--- START ---
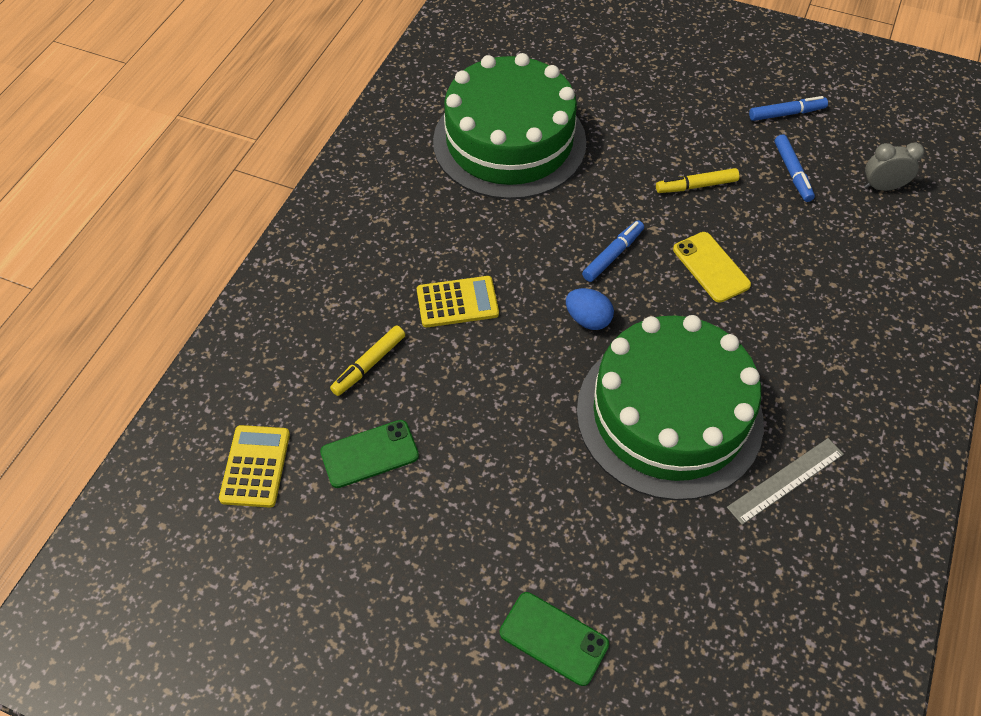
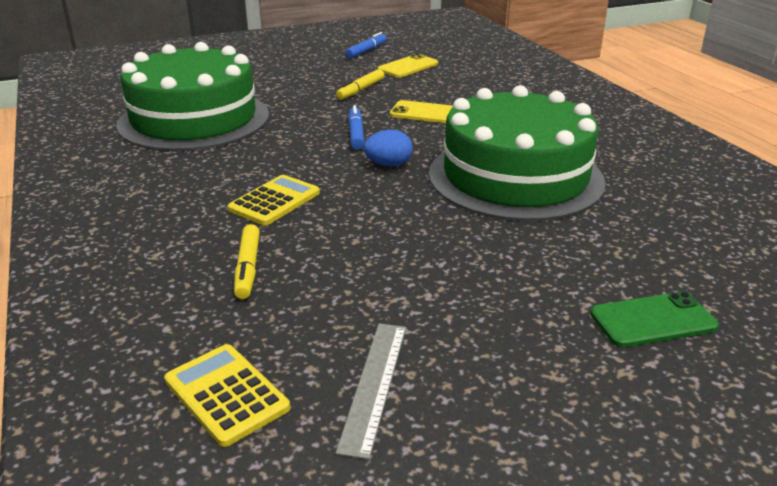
camera: 45 degrees left, 25 degrees down
(369, 454) = (333, 316): green phone -> none
(786, 480) = (626, 167): grey ruler -> grey ruler (374, 385)
(792, 172) = (408, 67): blue marker -> yellow phone
(882, 187) = (464, 55): grey clock -> none

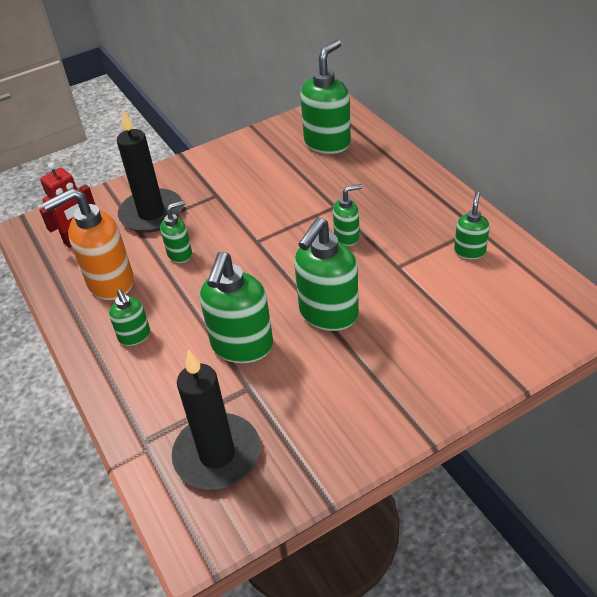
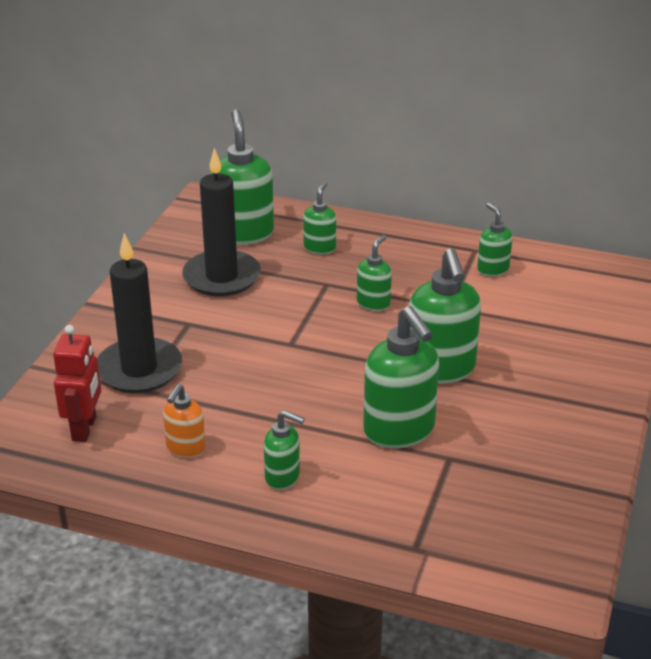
camera: 45 degrees left, 10 degrees down
(110, 283) = (185, 448): orange soap dispenser -> orange soap dispenser, size x0.54
(180, 254) = (226, 389): green soap dispenser -> green soap dispenser (320, 248)
(217, 454) = (494, 518): black candle -> black candle (221, 277)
--- END ---
What you have to do: Return only the number of lines in the data that hold the string "grey".

Written response: 2